■ **ABOUT THIS TASK**:
When writing out the entries below, keep only the lines from the line with "grey brick B8" to the line with "lime brick G1:H1", both included, exactly as they are, and leave the pictures aside.

[SOURCE RECORDS]

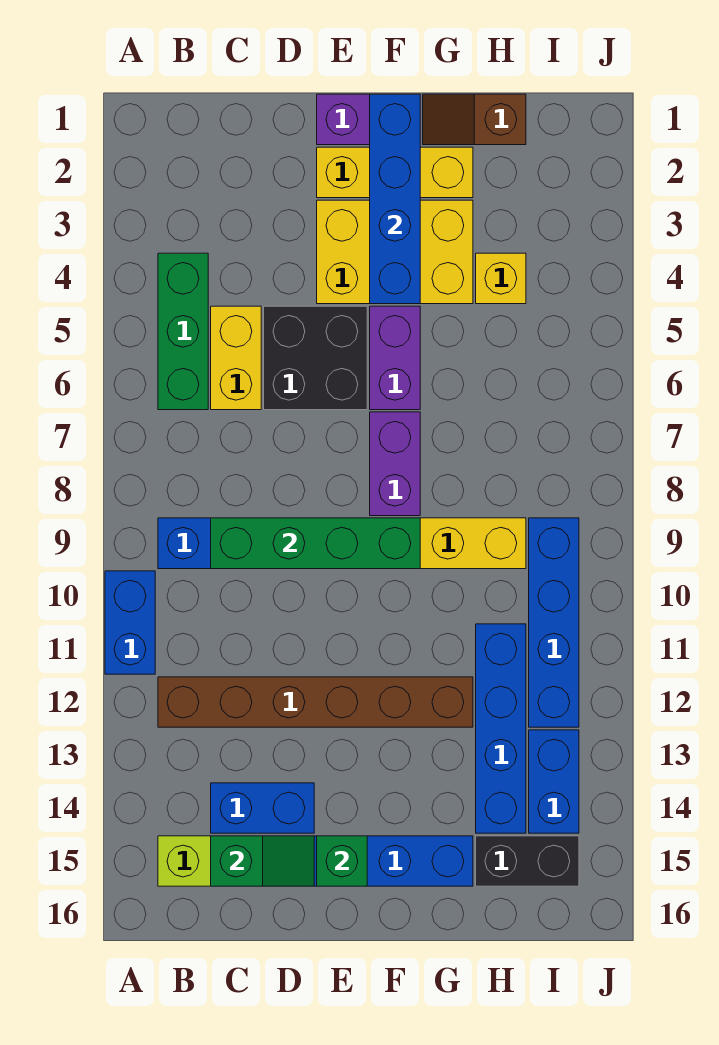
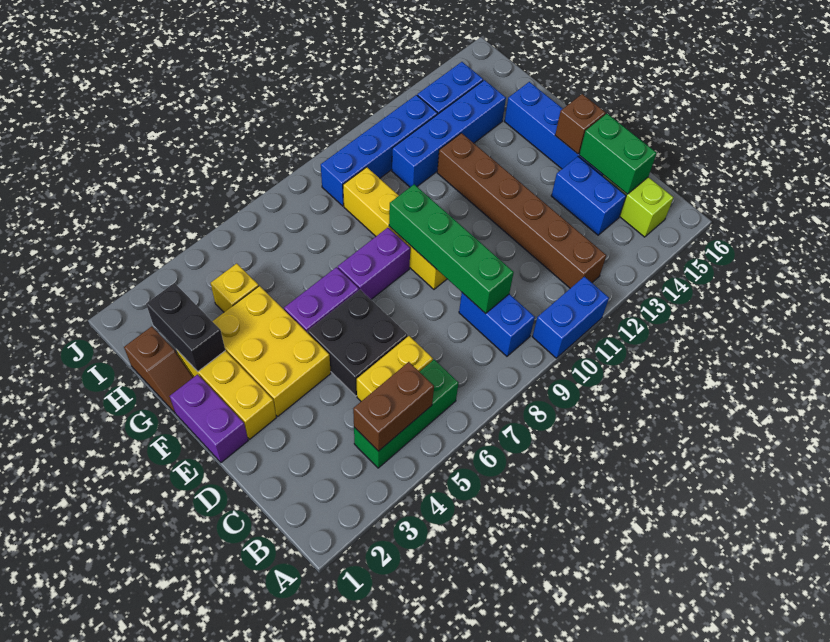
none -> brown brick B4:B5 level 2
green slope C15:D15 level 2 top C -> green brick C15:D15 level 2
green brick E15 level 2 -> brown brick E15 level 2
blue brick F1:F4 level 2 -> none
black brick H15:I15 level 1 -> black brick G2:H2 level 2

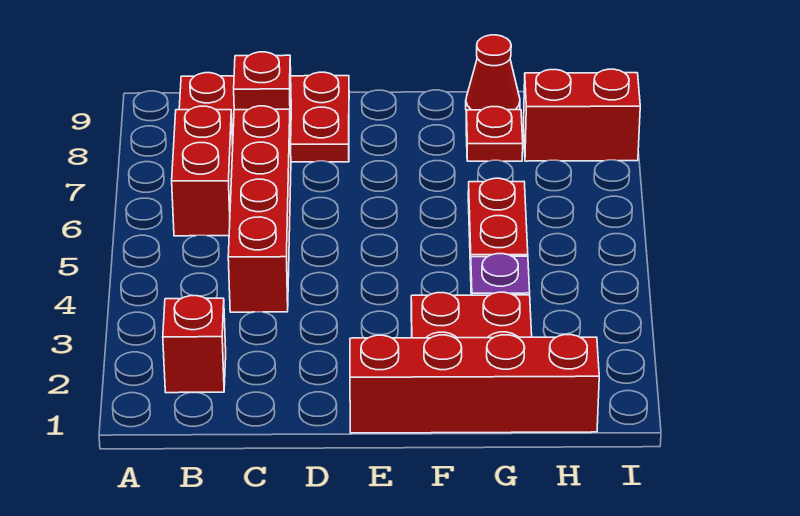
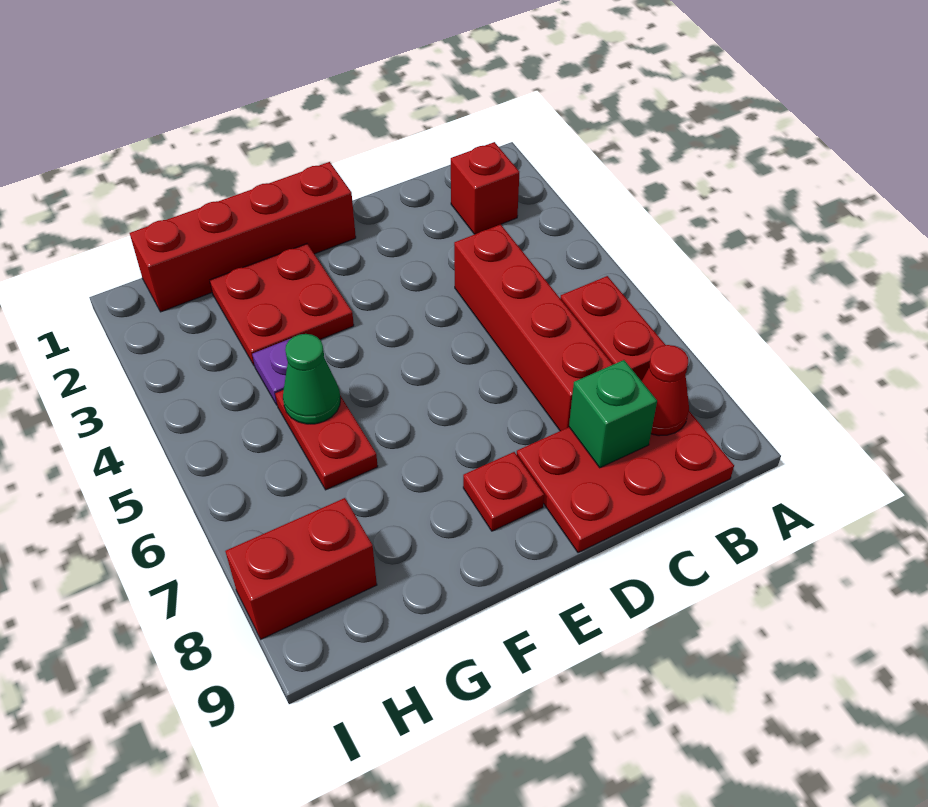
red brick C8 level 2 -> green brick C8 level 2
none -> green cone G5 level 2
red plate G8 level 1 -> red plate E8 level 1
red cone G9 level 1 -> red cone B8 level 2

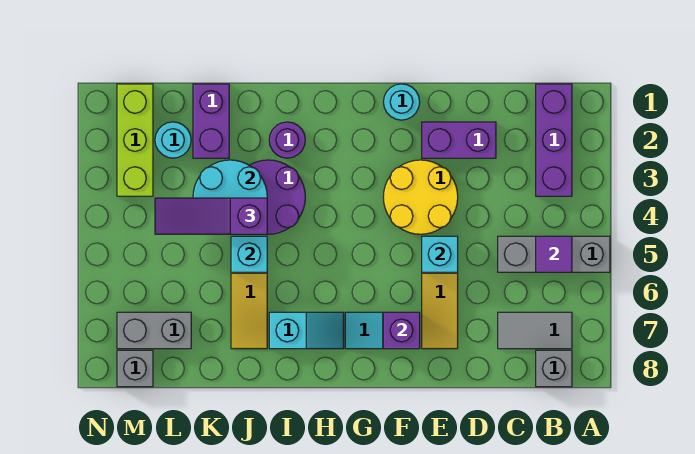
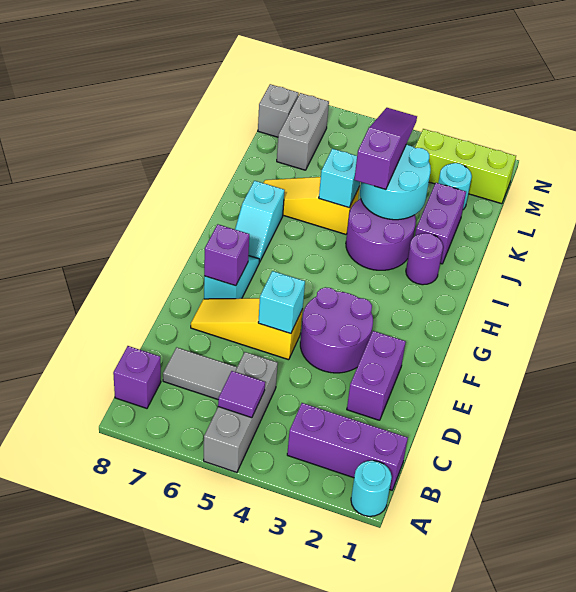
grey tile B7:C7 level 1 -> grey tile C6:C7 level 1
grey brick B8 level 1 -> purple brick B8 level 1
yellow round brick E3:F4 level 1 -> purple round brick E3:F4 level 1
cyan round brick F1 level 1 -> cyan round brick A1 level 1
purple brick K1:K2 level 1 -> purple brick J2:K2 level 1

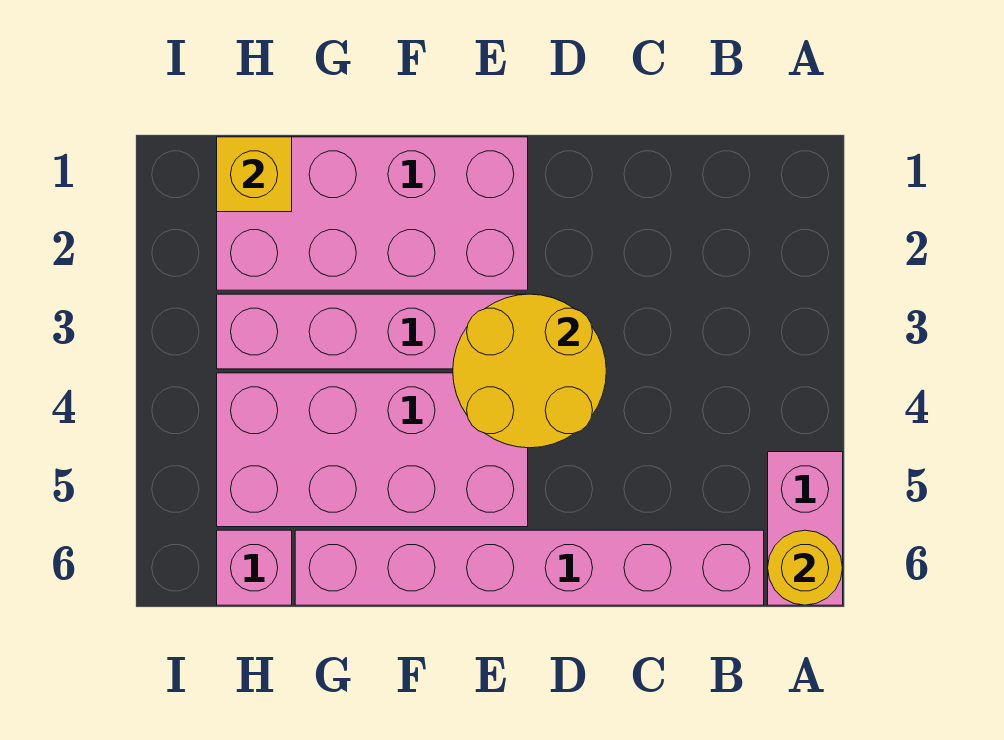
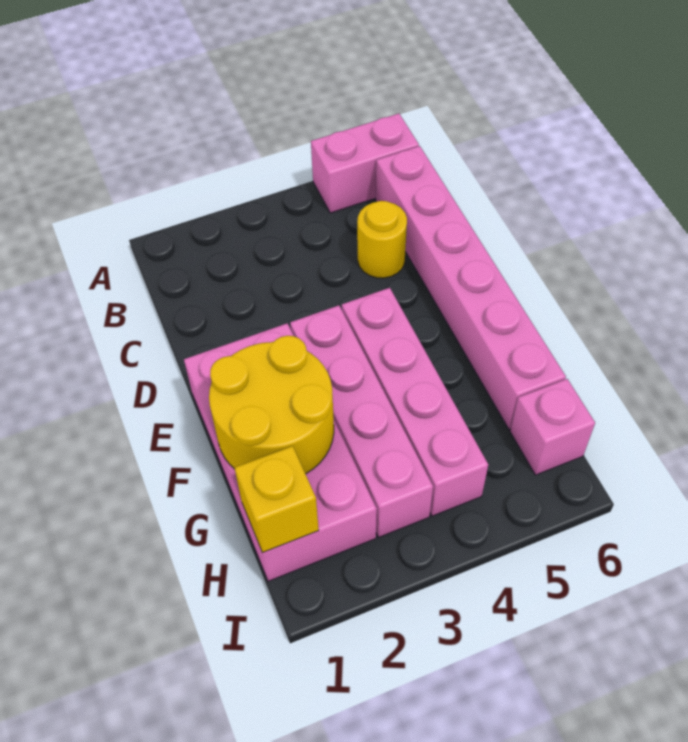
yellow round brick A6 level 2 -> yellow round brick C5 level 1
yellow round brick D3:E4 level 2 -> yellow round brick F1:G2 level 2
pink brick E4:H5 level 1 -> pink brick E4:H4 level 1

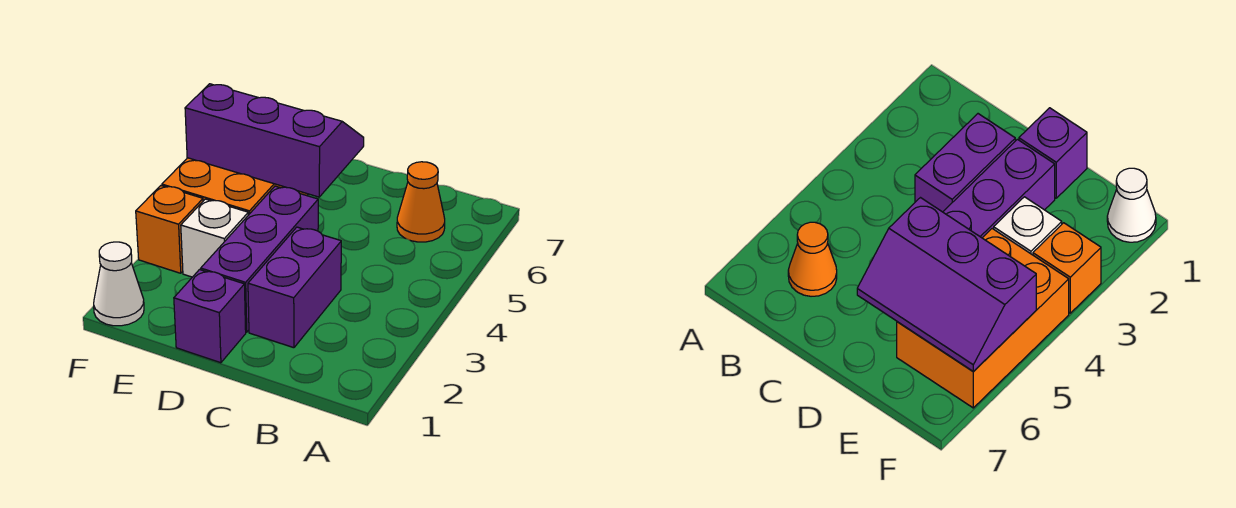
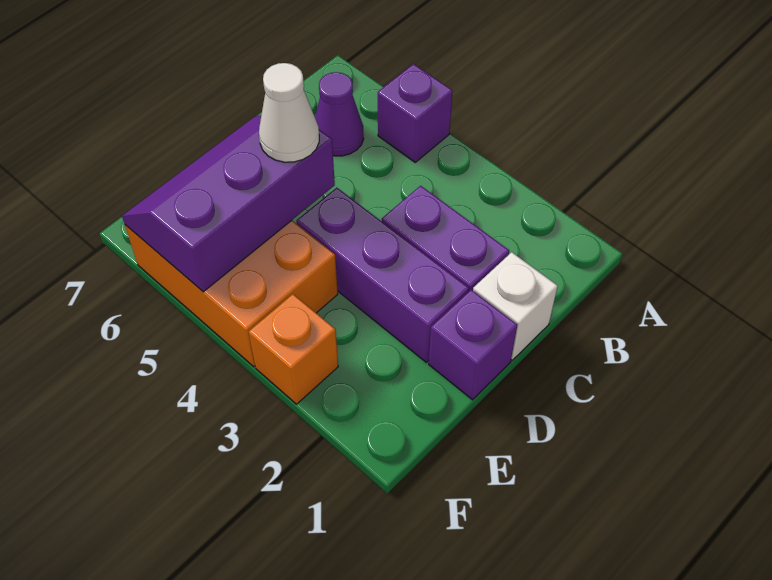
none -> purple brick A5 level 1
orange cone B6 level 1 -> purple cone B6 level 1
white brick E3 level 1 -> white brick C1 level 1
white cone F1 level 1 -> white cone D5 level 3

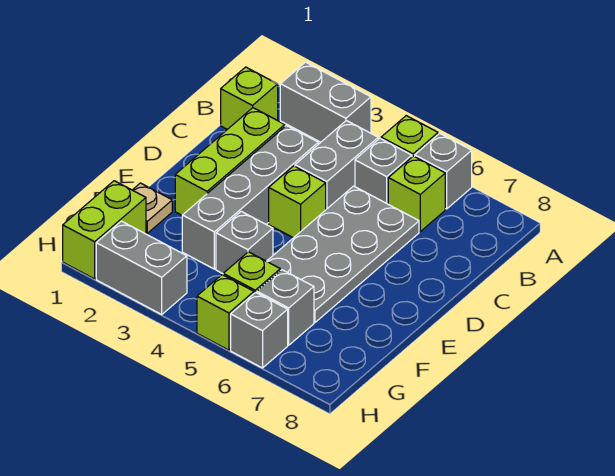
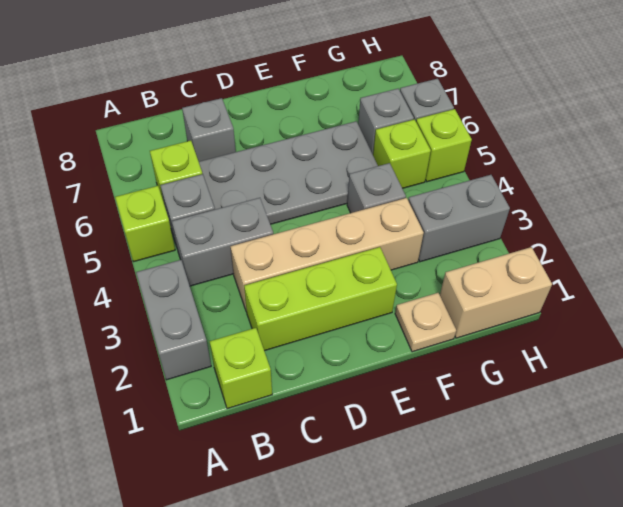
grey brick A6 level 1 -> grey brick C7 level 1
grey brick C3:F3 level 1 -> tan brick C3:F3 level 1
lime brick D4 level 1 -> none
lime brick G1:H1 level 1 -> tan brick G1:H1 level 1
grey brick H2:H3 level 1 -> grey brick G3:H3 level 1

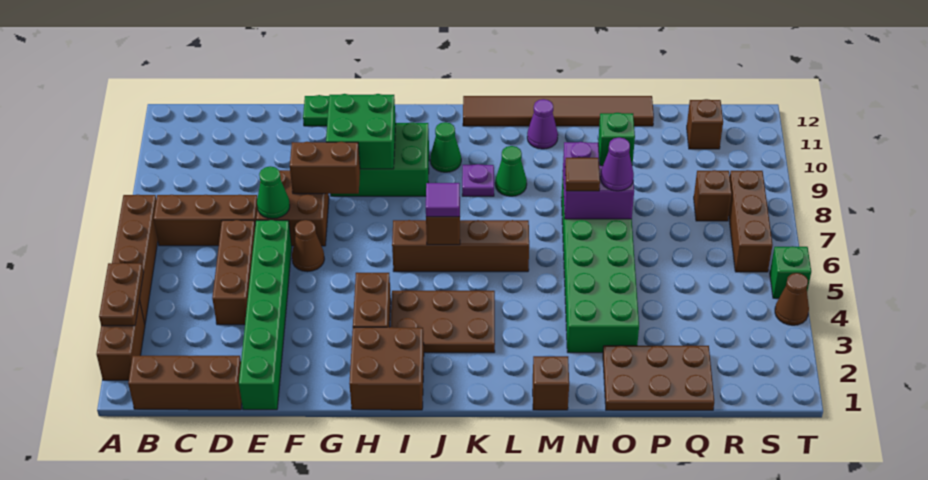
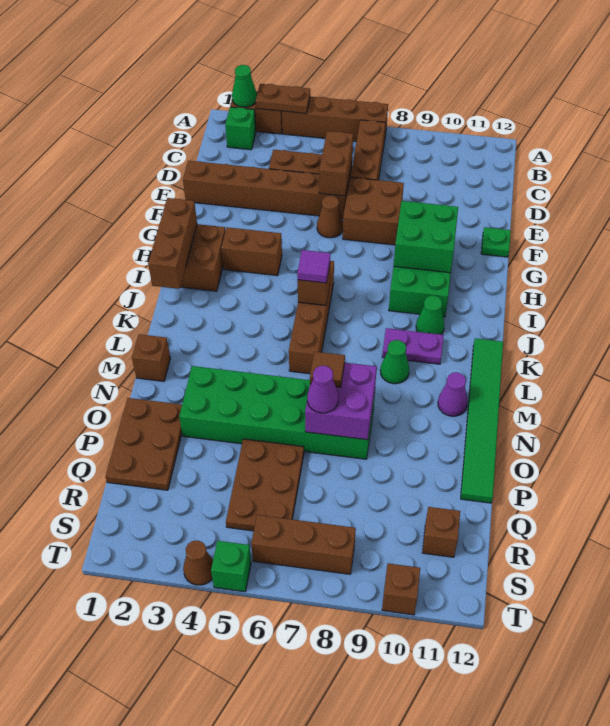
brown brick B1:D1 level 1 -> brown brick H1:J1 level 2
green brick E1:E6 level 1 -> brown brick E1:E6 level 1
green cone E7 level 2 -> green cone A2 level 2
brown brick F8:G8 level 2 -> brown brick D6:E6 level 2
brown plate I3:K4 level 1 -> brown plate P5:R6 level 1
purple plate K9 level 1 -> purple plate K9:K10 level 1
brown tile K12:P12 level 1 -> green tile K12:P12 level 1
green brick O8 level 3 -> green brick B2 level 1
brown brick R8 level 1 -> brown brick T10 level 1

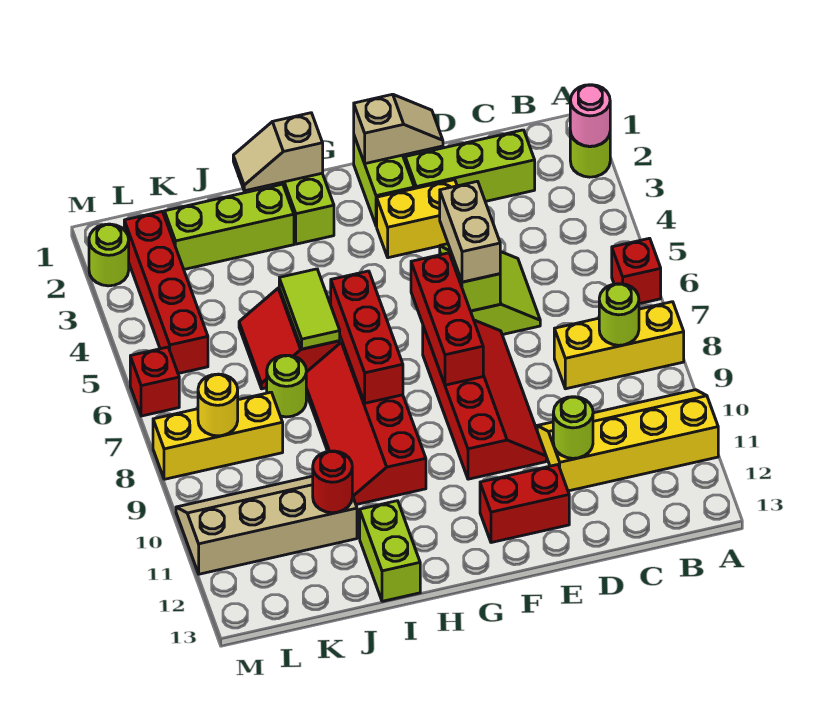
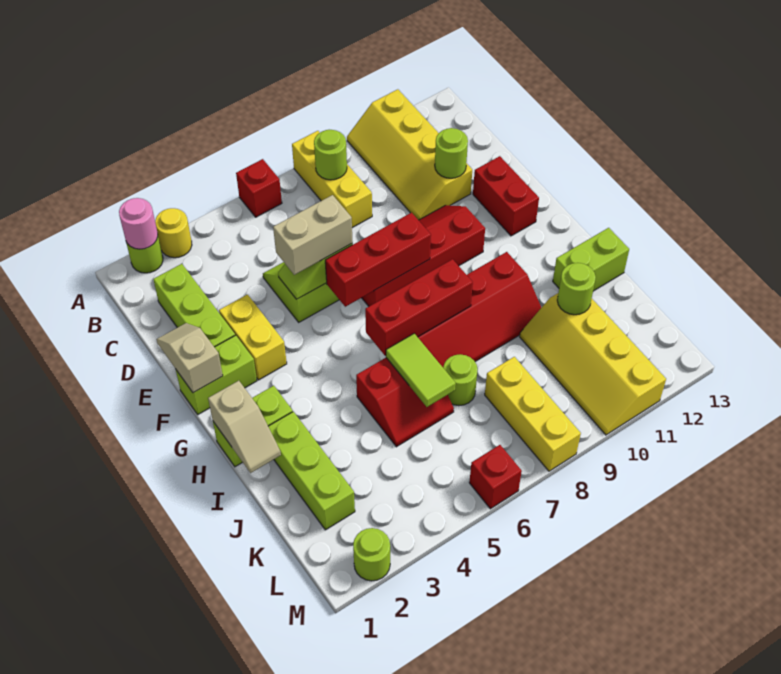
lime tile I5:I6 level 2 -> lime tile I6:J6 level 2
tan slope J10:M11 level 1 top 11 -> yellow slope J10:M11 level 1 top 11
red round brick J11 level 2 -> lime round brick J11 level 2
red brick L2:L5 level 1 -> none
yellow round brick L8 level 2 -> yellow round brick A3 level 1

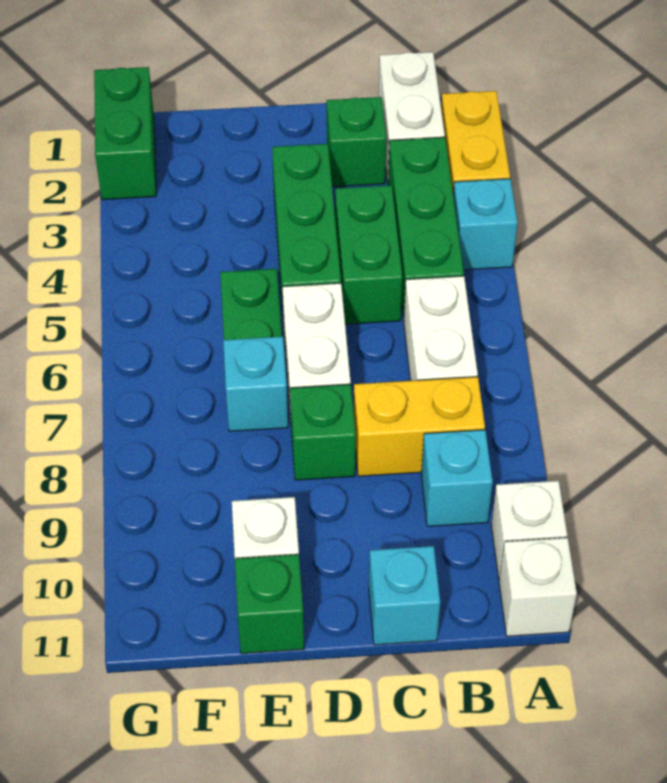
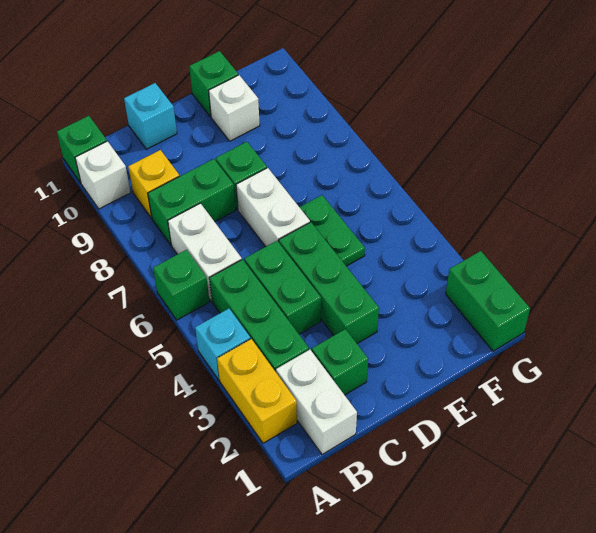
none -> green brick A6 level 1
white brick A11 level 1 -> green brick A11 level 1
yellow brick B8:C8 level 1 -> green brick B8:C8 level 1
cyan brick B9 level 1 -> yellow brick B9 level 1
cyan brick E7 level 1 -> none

[/SOURCE RECORDS]

■ **YOUR RESPONSE**:
grey brick B8 level 1 -> purple brick B8 level 1
yellow round brick E3:F4 level 1 -> purple round brick E3:F4 level 1
cyan round brick F1 level 1 -> cyan round brick A1 level 1
purple brick K1:K2 level 1 -> purple brick J2:K2 level 1

yellow round brick A6 level 2 -> yellow round brick C5 level 1
yellow round brick D3:E4 level 2 -> yellow round brick F1:G2 level 2
pink brick E4:H5 level 1 -> pink brick E4:H4 level 1

none -> purple brick A5 level 1
orange cone B6 level 1 -> purple cone B6 level 1
white brick E3 level 1 -> white brick C1 level 1
white cone F1 level 1 -> white cone D5 level 3

grey brick A6 level 1 -> grey brick C7 level 1
grey brick C3:F3 level 1 -> tan brick C3:F3 level 1
lime brick D4 level 1 -> none
lime brick G1:H1 level 1 -> tan brick G1:H1 level 1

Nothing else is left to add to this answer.